_PROBLEM TO SOLVE_
Starting at the line that contains "camera: 130 degrees right, 0 degrees up" in the listing below, write out every line word for word until you have written the line that contains "(619, 205) = (338, 389): purple".

_ENTRIES SHOWN_
********************

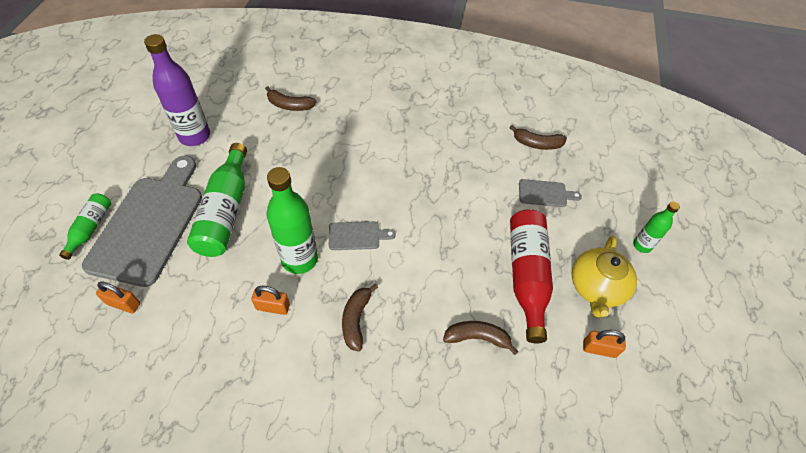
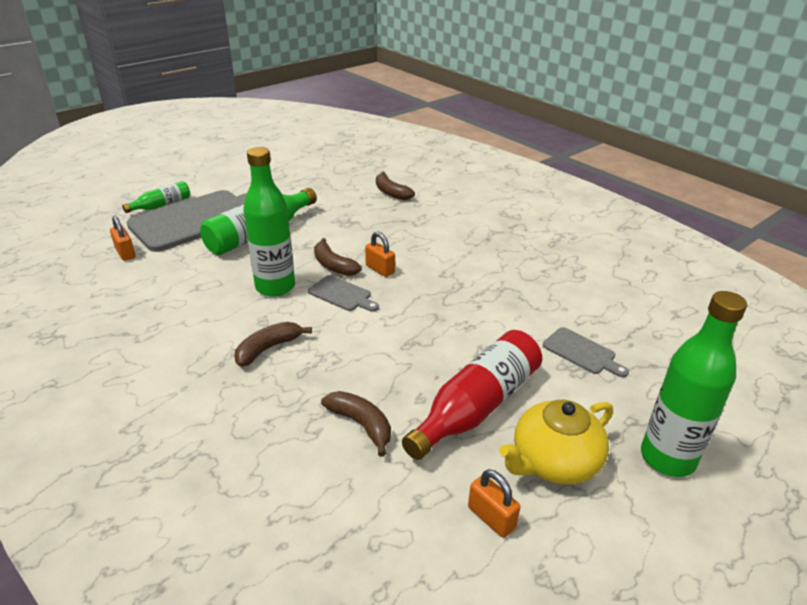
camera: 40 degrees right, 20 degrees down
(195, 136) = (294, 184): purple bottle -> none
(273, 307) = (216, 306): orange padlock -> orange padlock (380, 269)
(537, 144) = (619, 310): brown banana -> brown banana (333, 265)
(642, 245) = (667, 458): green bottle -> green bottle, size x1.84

********************

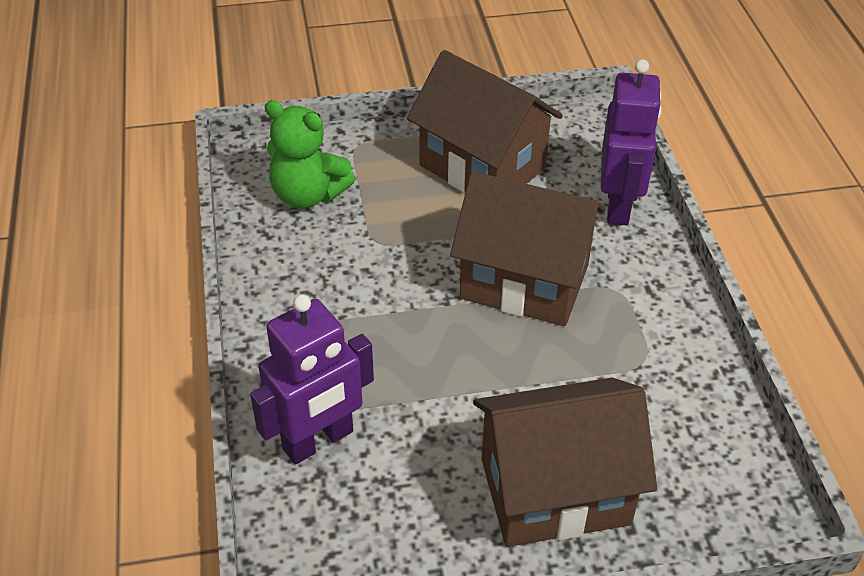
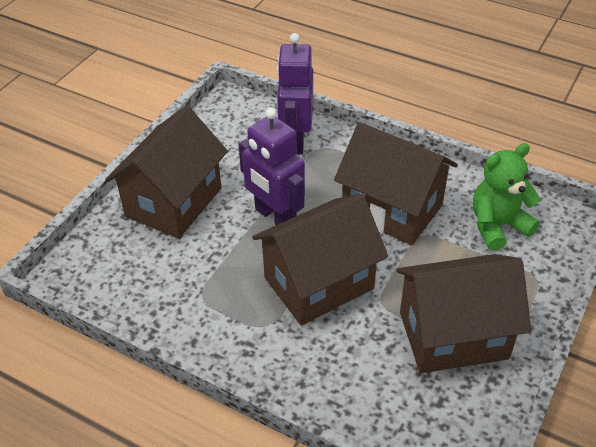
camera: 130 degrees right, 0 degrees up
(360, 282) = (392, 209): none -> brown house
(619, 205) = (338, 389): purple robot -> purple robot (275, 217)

********************

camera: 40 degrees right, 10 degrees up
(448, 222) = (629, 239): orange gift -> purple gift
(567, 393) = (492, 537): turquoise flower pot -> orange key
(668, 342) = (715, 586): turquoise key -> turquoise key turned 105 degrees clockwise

********************

_WRITTEN SOLUTION_
camera: 130 degrees right, 0 degrees up
(360, 282) = (392, 209): none -> brown house
(619, 205) = (338, 389): purple robot -> purple robot (275, 217)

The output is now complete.